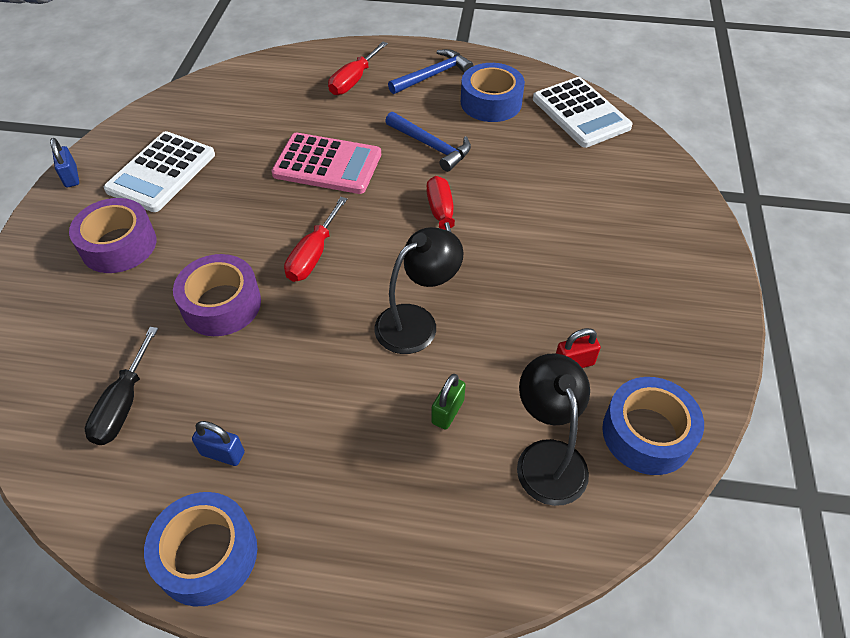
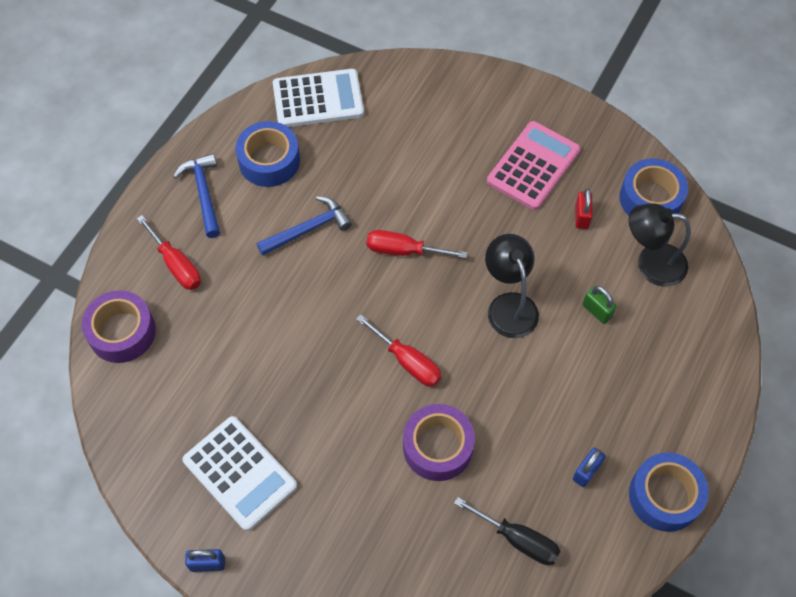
camera: 70 degrees left, 10 degrees up
(119, 245) = (330, 525): purple tape -> purple tape (122, 332)
(327, 164) = (295, 321): pink calculator -> pink calculator (533, 166)

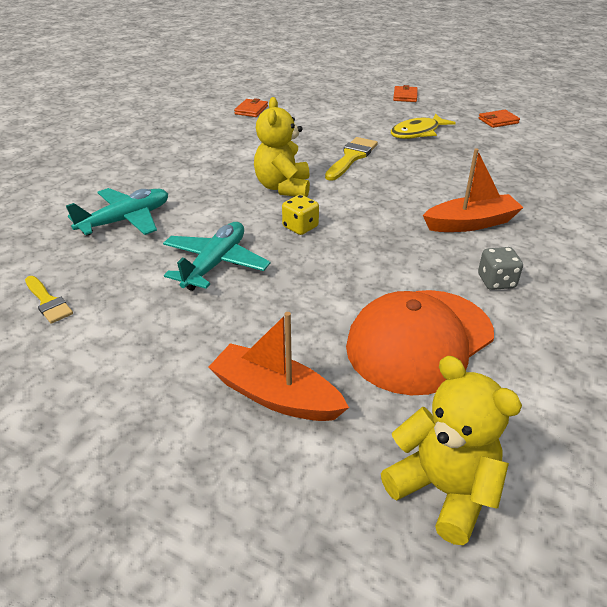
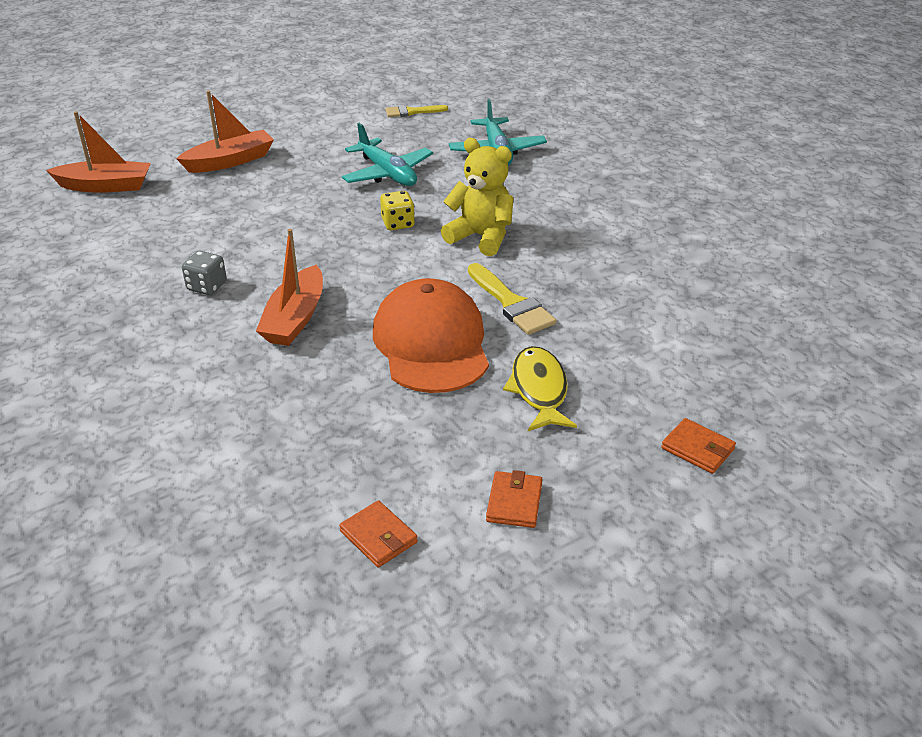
camera: 120 degrees right, 0 degrees up
(251, 110) = (726, 277): orange wallet -> orange wallet (378, 537)
(419, 340) = (201, 223): orange cap -> orange cap (431, 343)
(443, 490) = (105, 186): yellow teddy bear -> orange boat

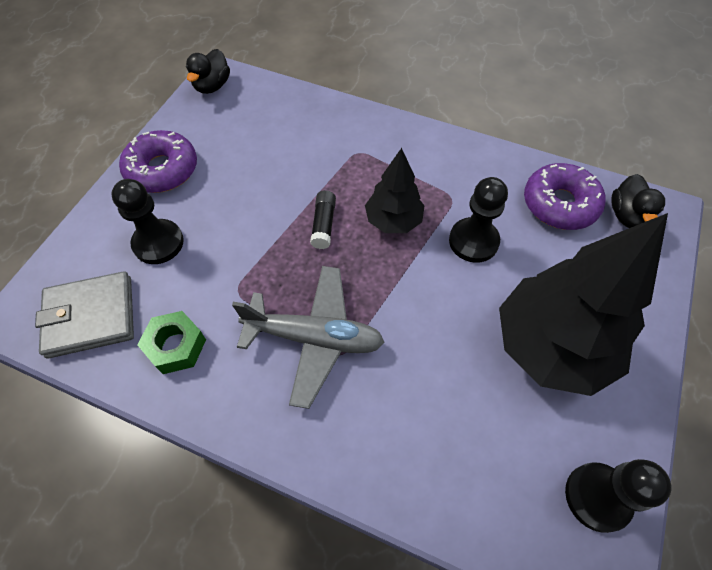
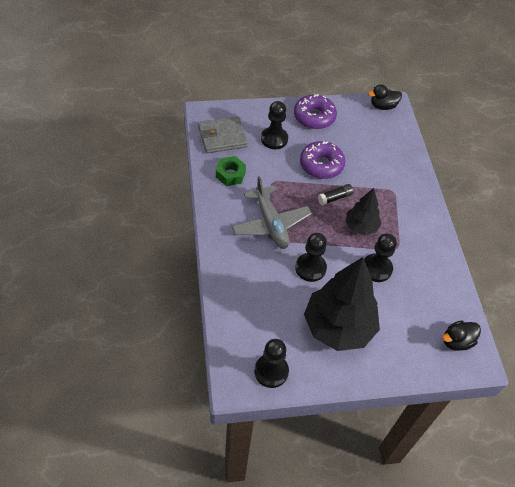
camera: 55 degrees right, 5 degrees down
(90, 316) = (222, 137): grey wallet -> grey wallet turned 60 degrees counterclockwise
(429, 326) = (310, 268): none -> black pawn
(559, 204) = (436, 302): purple donut -> purple donut (321, 165)

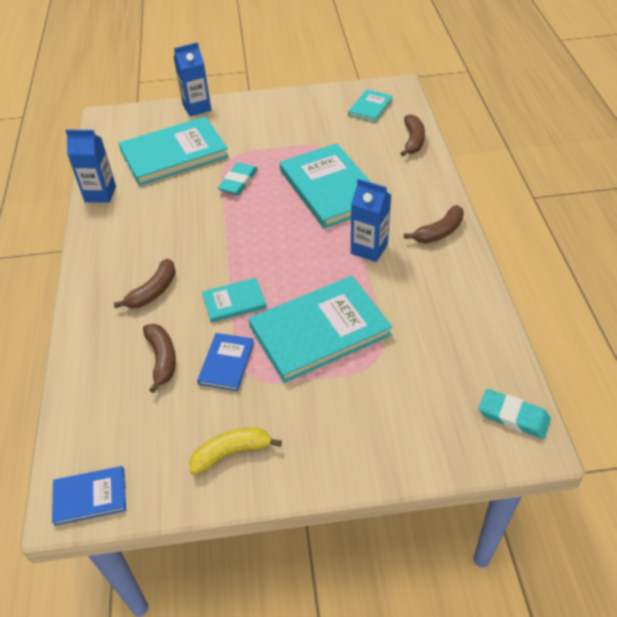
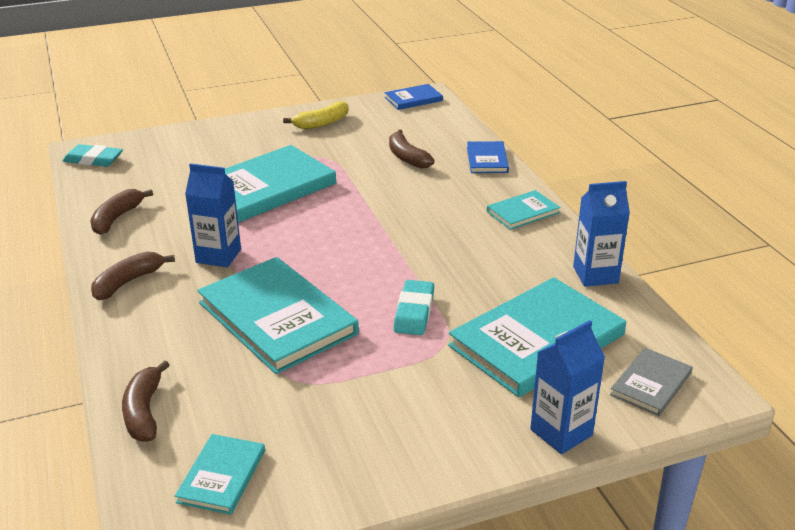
camera: 165 degrees right, 15 degrees down
(132, 124) = (650, 384): none -> grey book
(153, 291) = (449, 196): brown banana -> brown banana (117, 218)
(226, 363) = (347, 161): blue book -> blue book (487, 159)
(234, 301) = (359, 198): turquoise book -> turquoise book (523, 212)

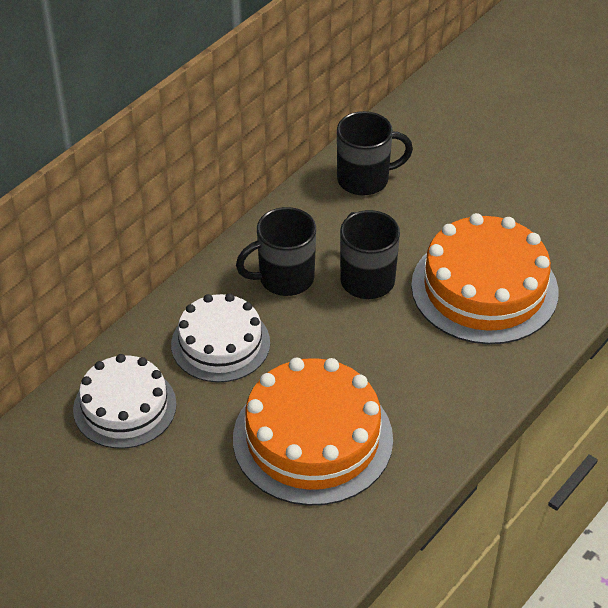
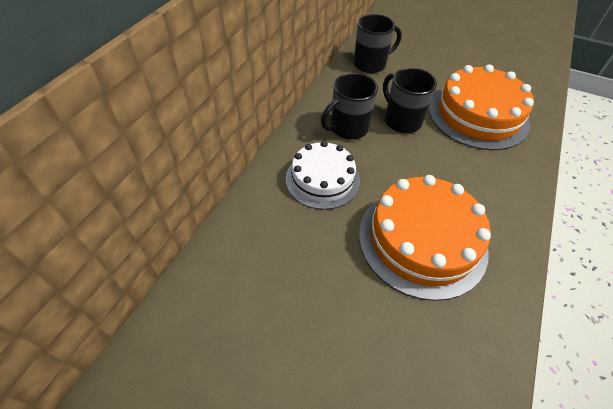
camera: 15 degrees left, 5 degrees up
(124, 407) = (267, 242): white cake -> none

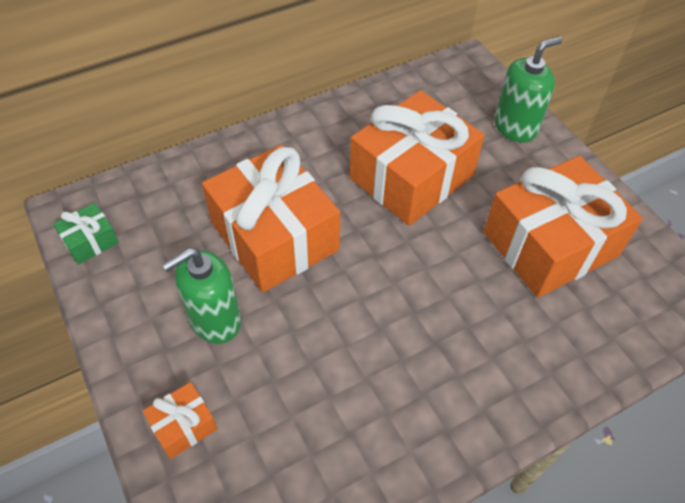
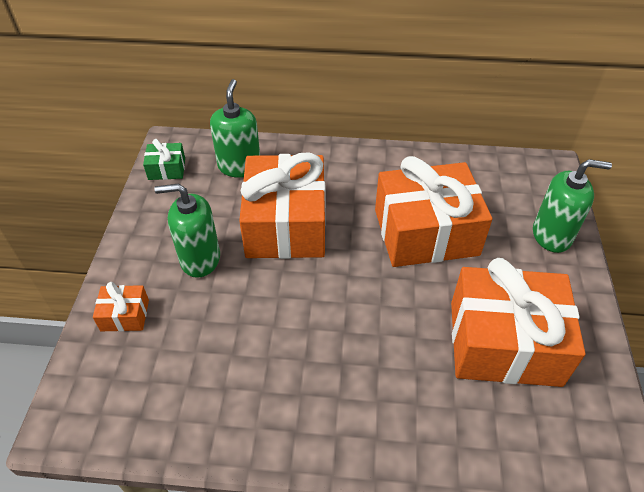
camera: 35 degrees right, 5 degrees down
(173, 198) = (239, 166): none -> green soap dispenser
+++++
▶ PROBLEM REQUIREMENTS: Reproduce each line of the material in which the string "wallet" occurs.

▶ ANSWER SPACE:
(251, 110) = (726, 277): orange wallet -> orange wallet (378, 537)
(90, 316) = (222, 137): grey wallet -> grey wallet turned 60 degrees counterclockwise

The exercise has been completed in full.